Repeat every entry word for word, but leave the images out of your copy.

** Dataset content follows **

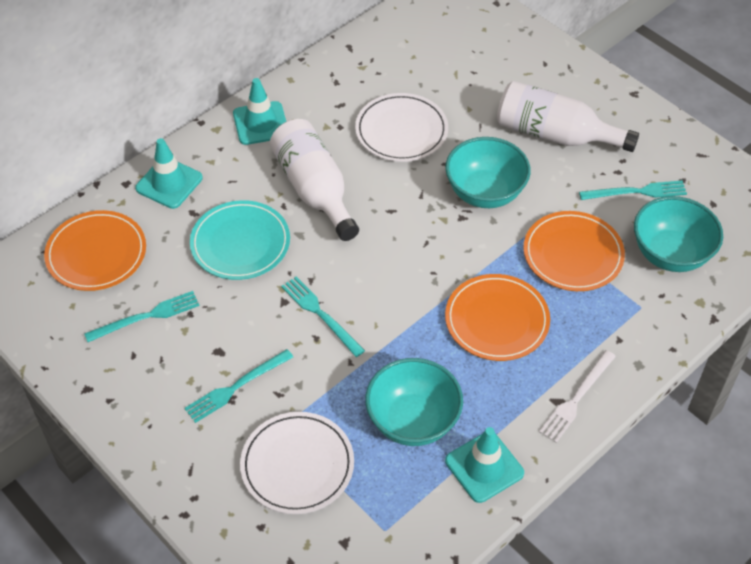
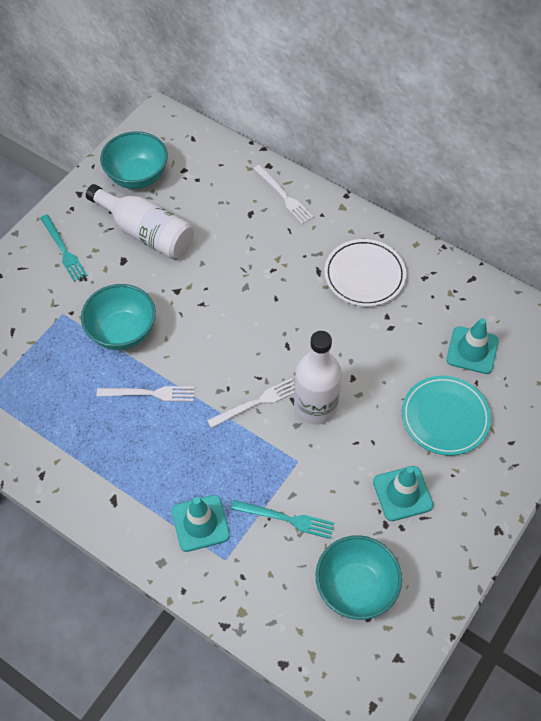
orange plate: 3 -> 0
turquoise fork: 4 -> 2
white fork: 1 -> 3
white plate: 2 -> 1

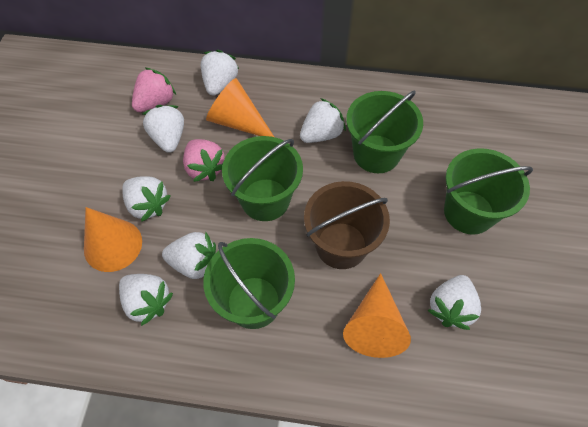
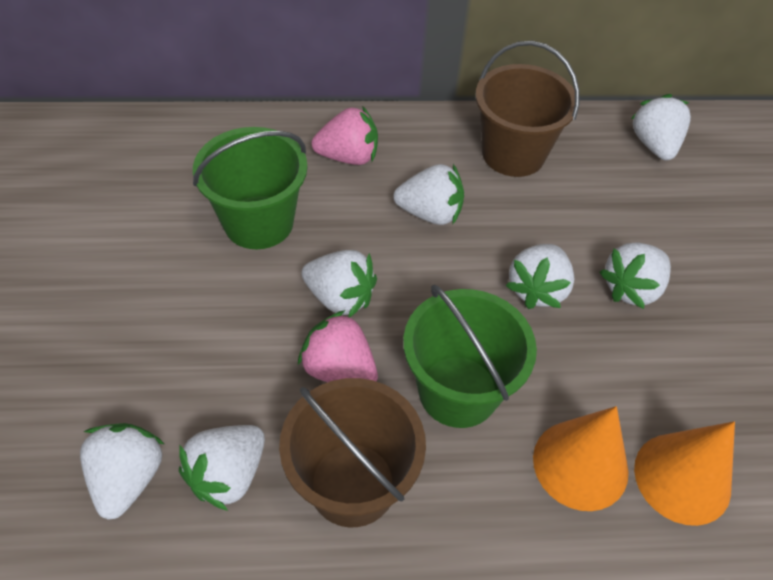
brown bucket: 1 -> 2
green bucket: 4 -> 2
orange cone: 3 -> 2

** End of Dataset content **

**Response:**
orange plate: 3 -> 0
turquoise fork: 4 -> 2
white fork: 1 -> 3
white plate: 2 -> 1

brown bucket: 1 -> 2
green bucket: 4 -> 2
orange cone: 3 -> 2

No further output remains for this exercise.